Work task :: With pictures removed, output every record below exactly as written.

--- Data supplied Enclosed Below ---

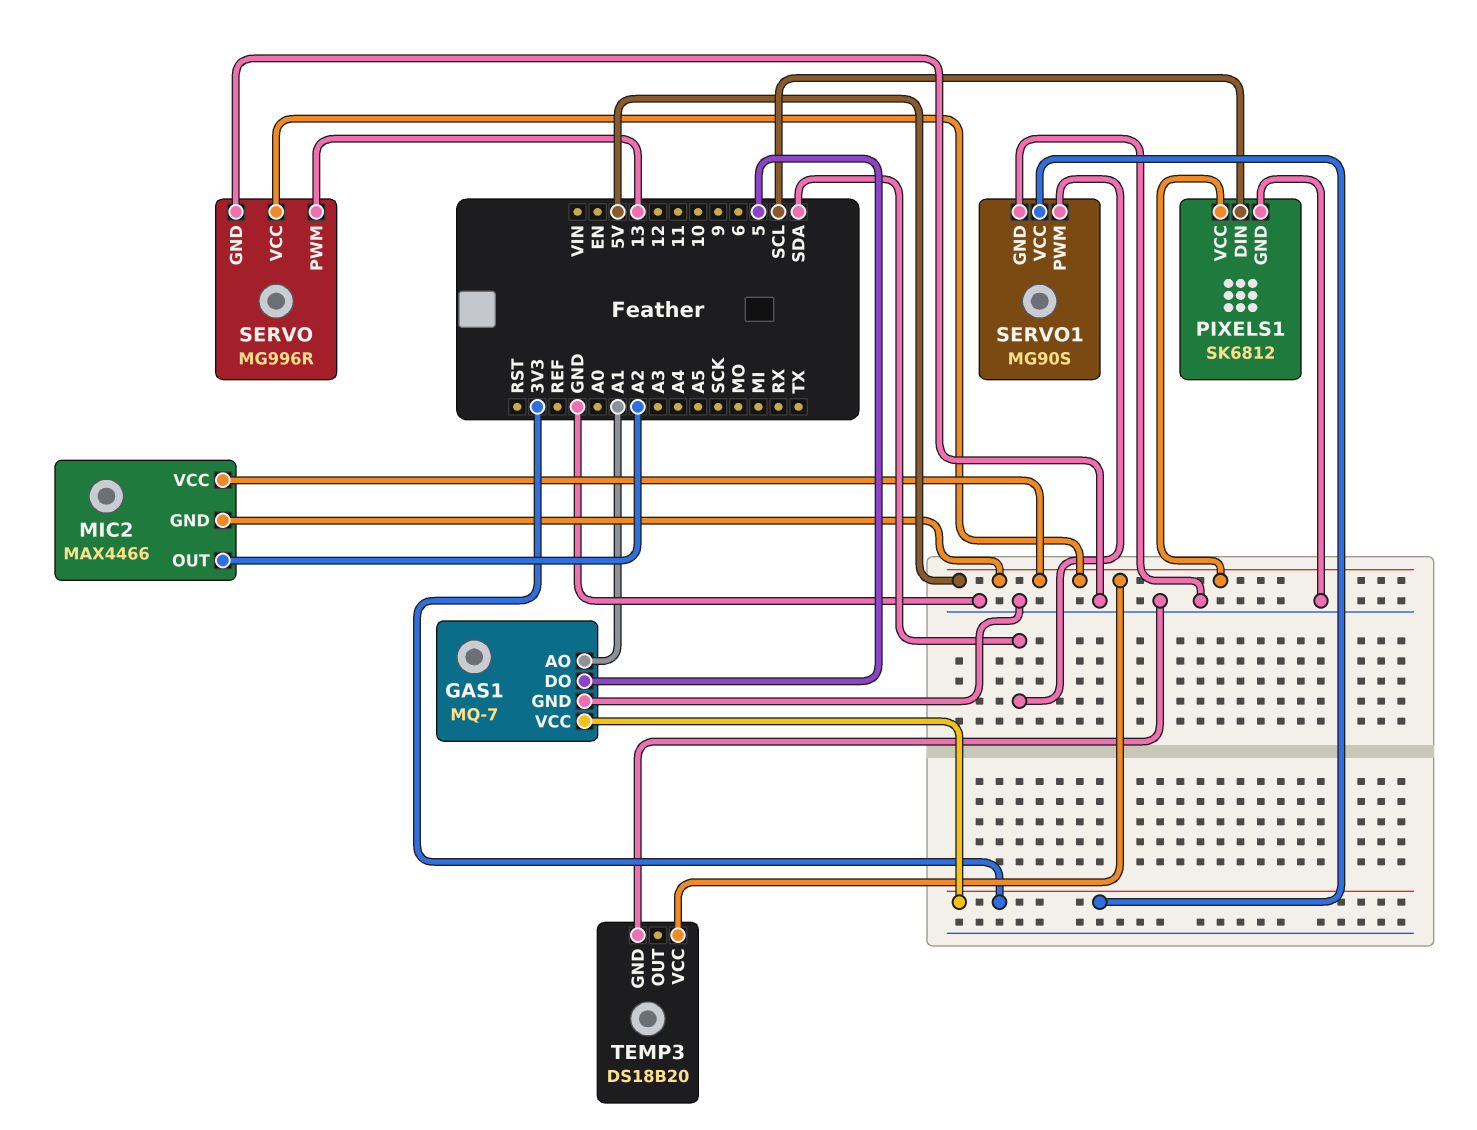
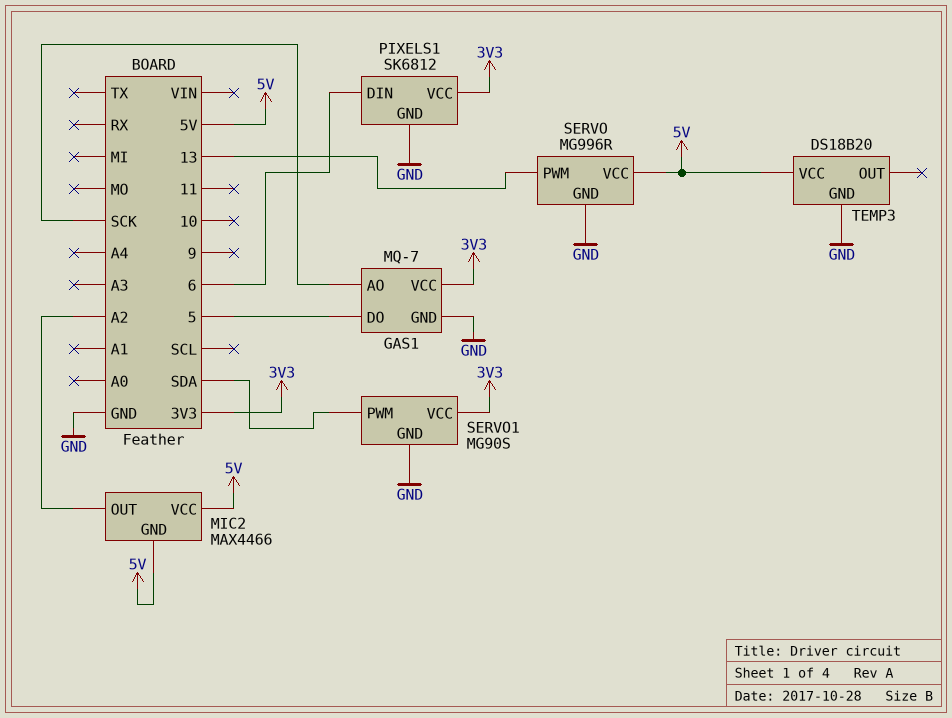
GAS1 pin AO: A1 -> SCK
PIXELS1 pin DIN: SCL -> 6
PIXELS1 pin VCC: 5V -> 3V3

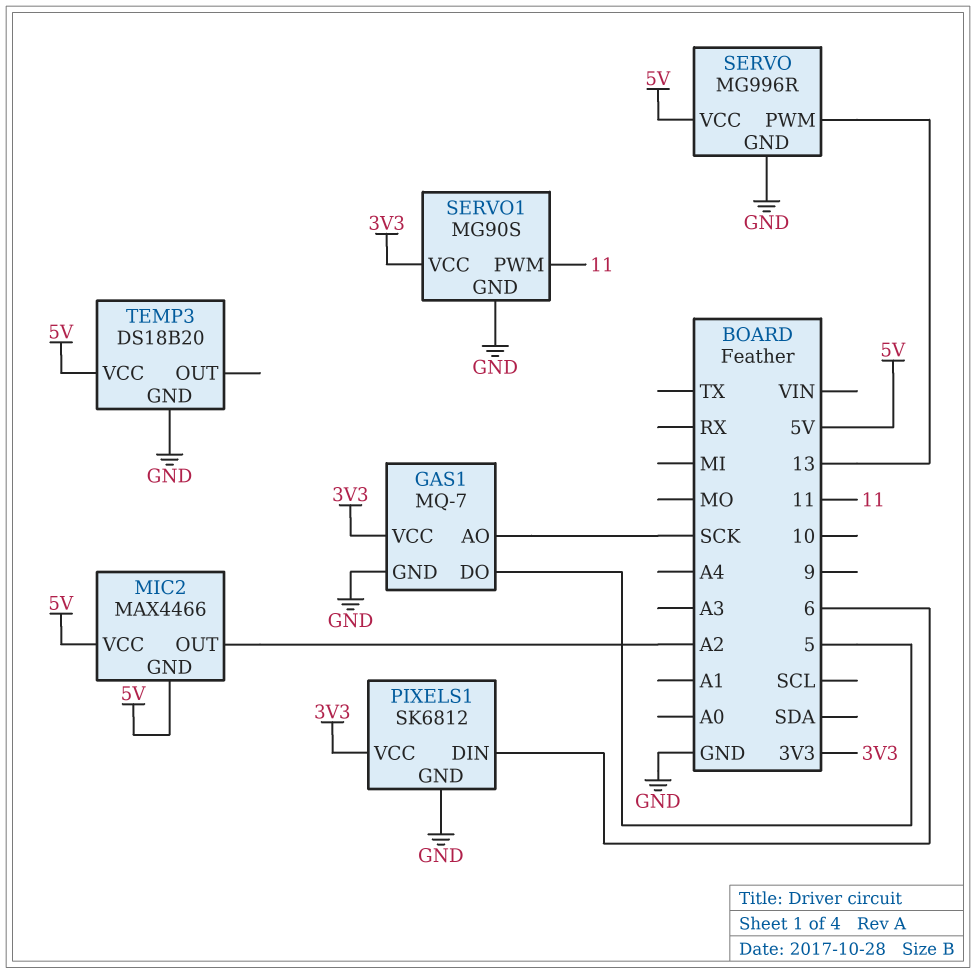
SERVO1 pin PWM: SDA -> 11

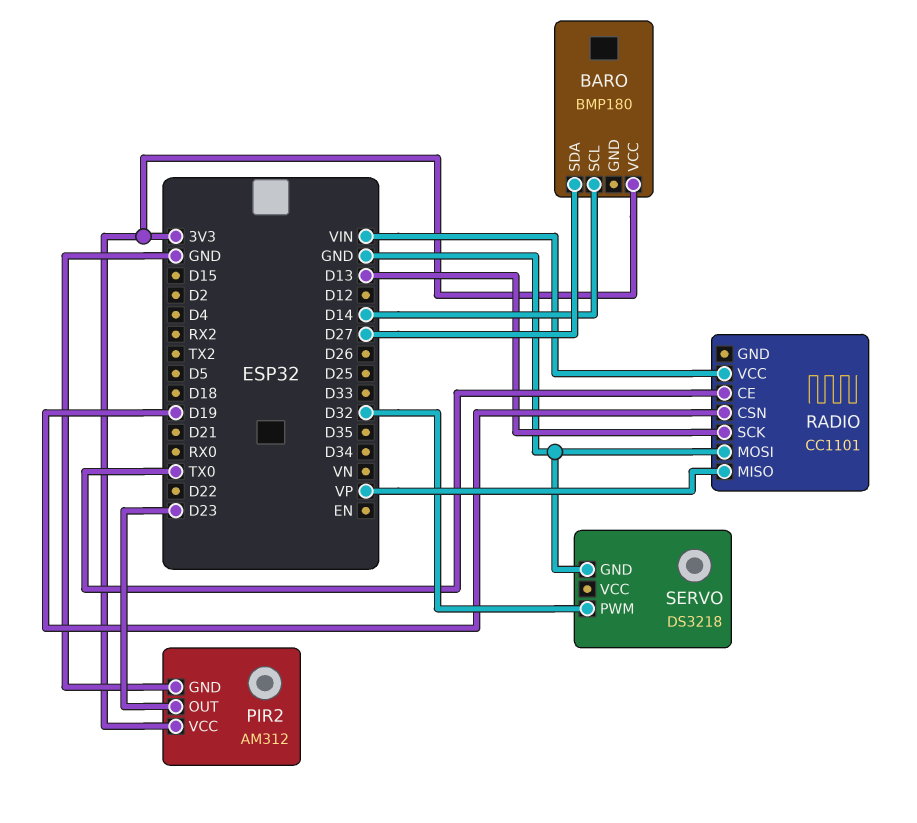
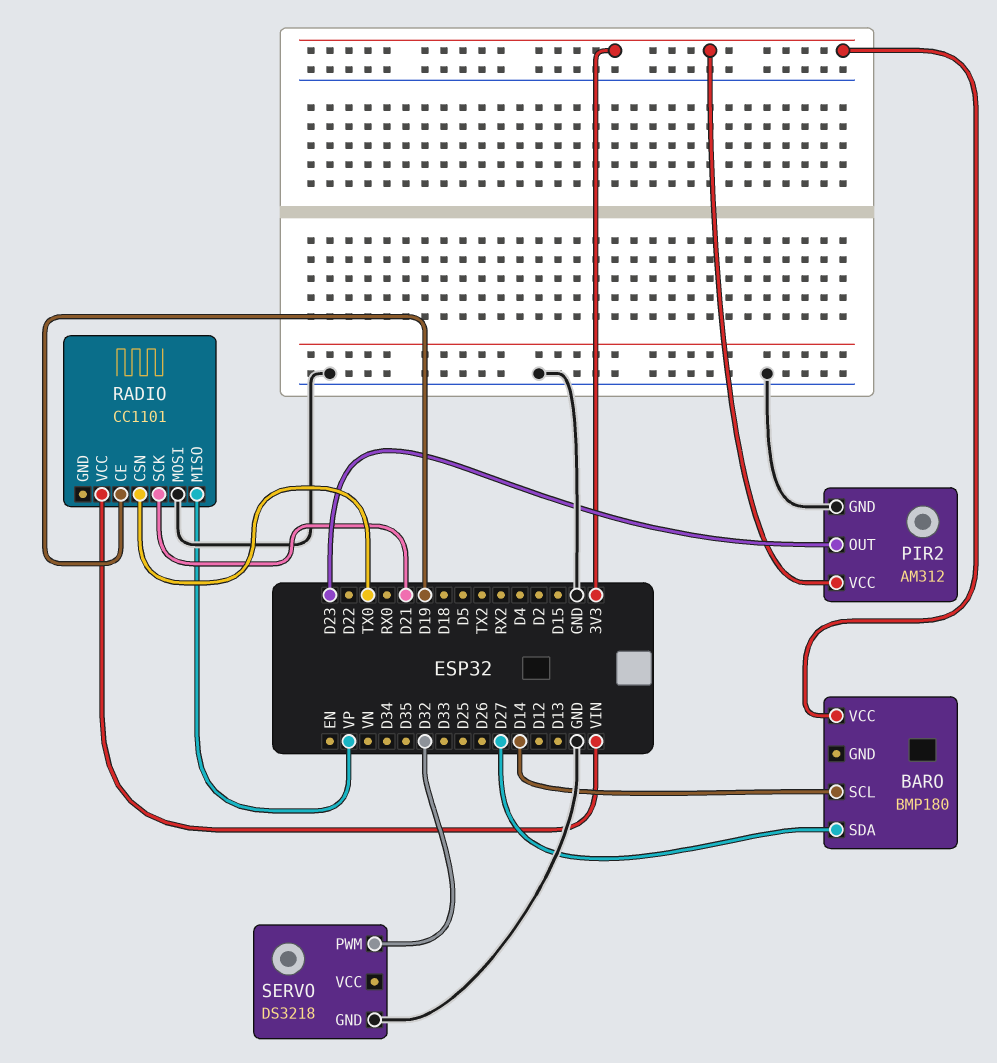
RADIO pin CE: TX0 -> D19
RADIO pin CSN: D19 -> TX0
RADIO pin SCK: D13 -> D21

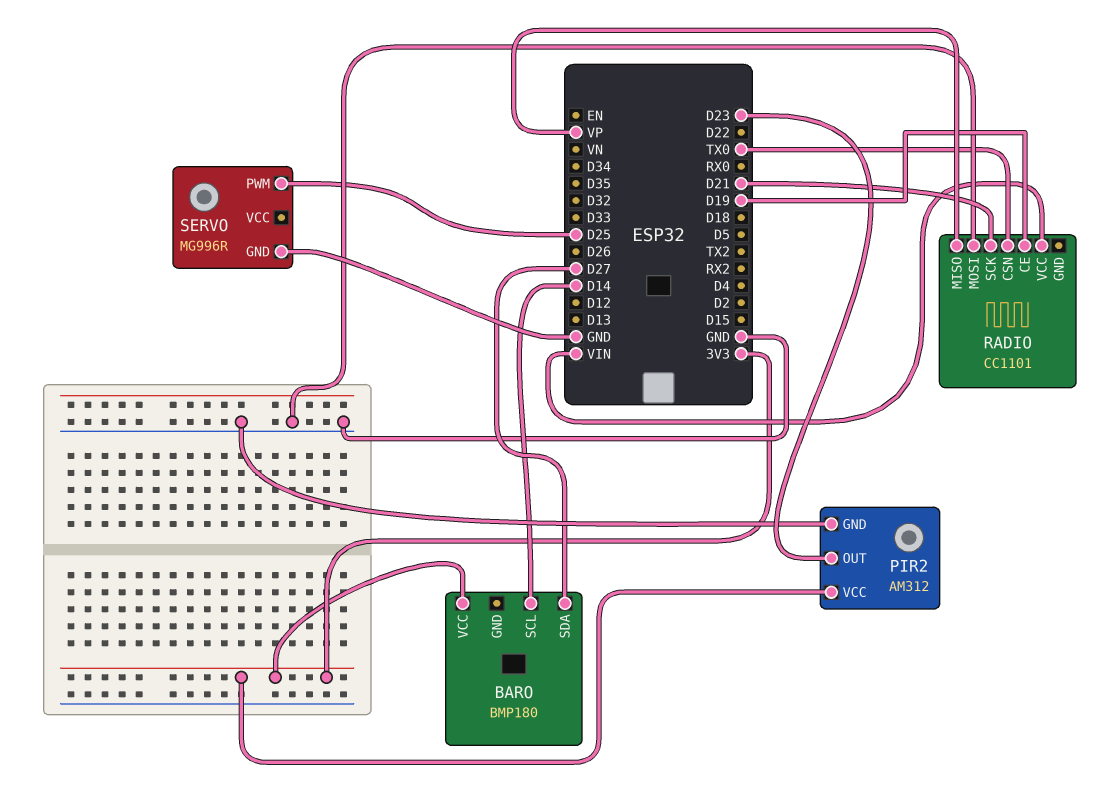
SERVO: DS3218 -> MG996R
SERVO pin PWM: D32 -> D25

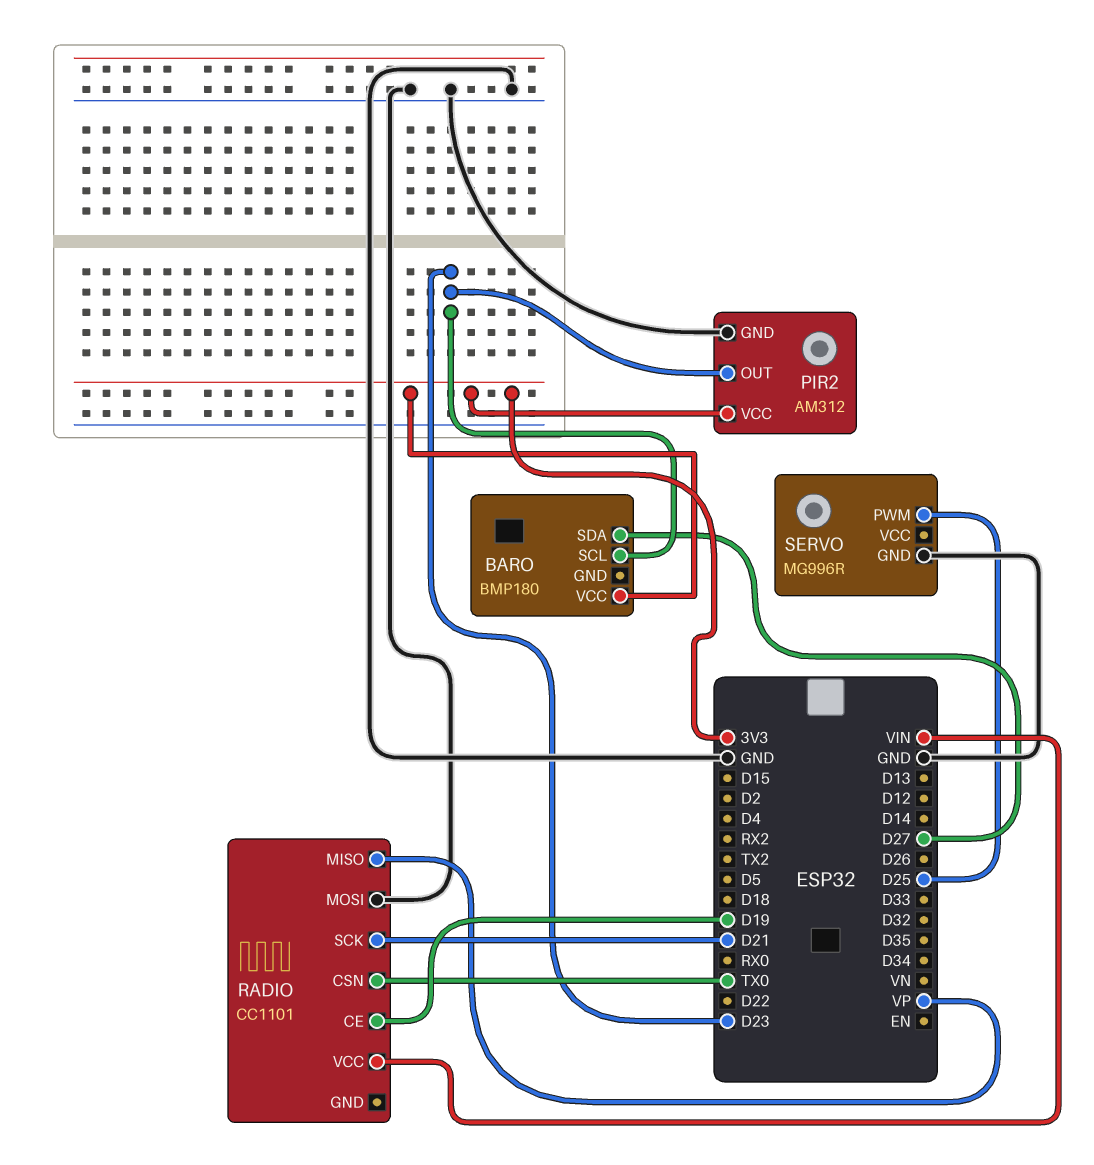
BARO pin SCL: D14 -> D23

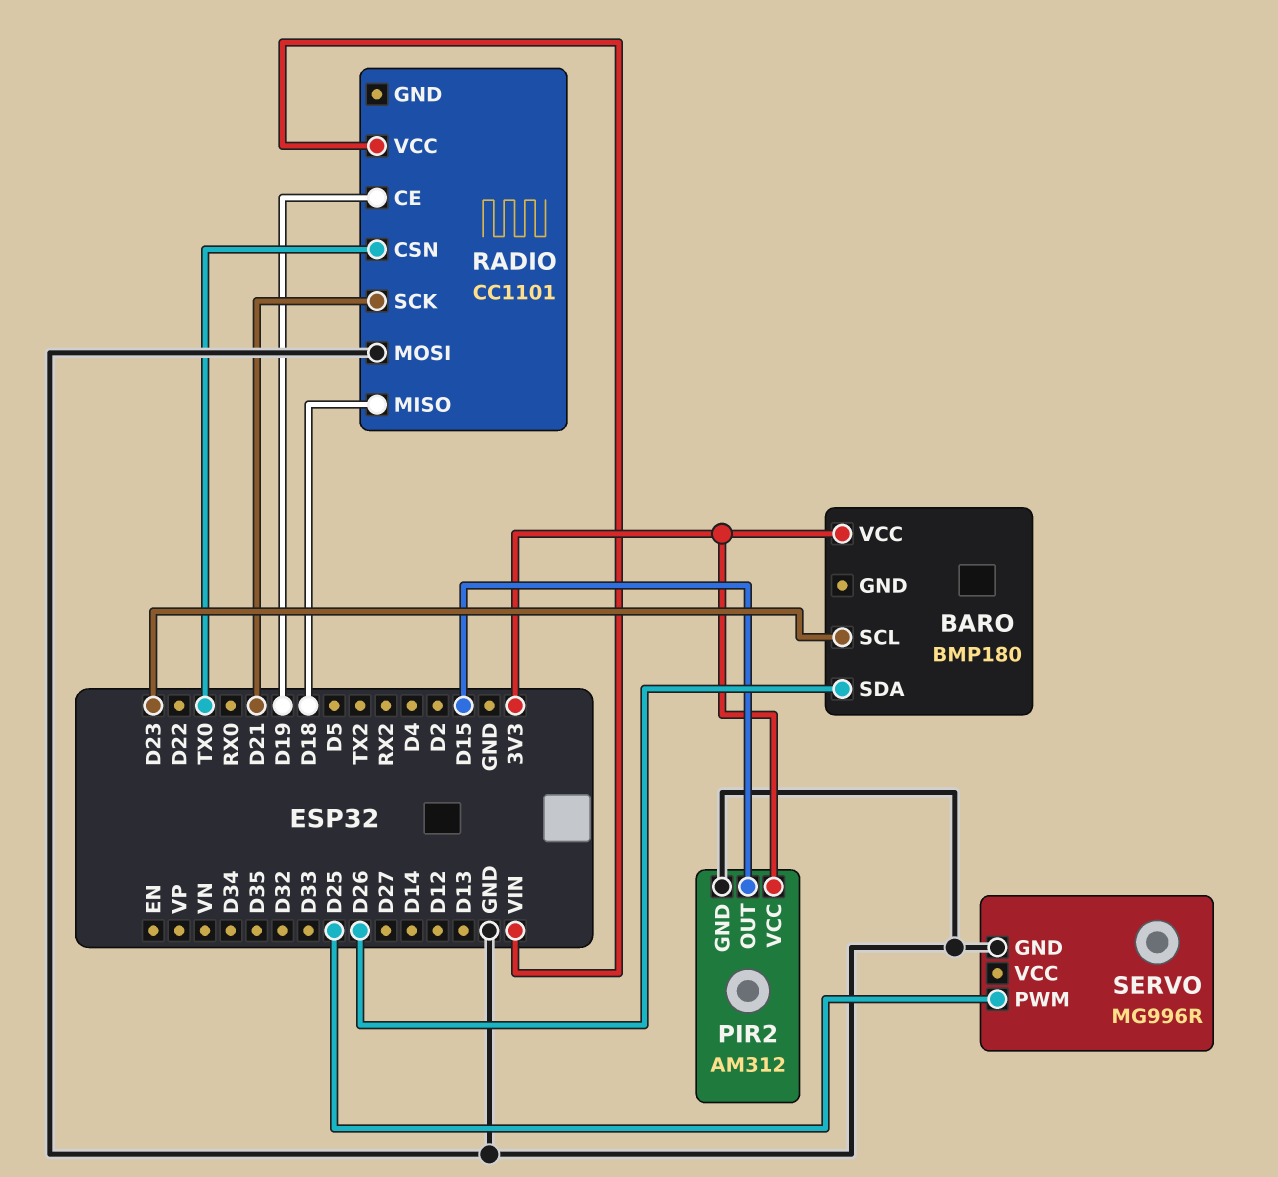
BARO pin SDA: D27 -> D26
PIR2 pin OUT: D23 -> D15
RADIO pin MISO: VP -> D18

--- End of Enclosed Data supplied ---

Output of the task ::
GAS1 pin AO: A1 -> SCK
PIXELS1 pin DIN: SCL -> 6
PIXELS1 pin VCC: 5V -> 3V3

SERVO1 pin PWM: SDA -> 11

RADIO pin CE: TX0 -> D19
RADIO pin CSN: D19 -> TX0
RADIO pin SCK: D13 -> D21

SERVO: DS3218 -> MG996R
SERVO pin PWM: D32 -> D25

BARO pin SCL: D14 -> D23

BARO pin SDA: D27 -> D26
PIR2 pin OUT: D23 -> D15
RADIO pin MISO: VP -> D18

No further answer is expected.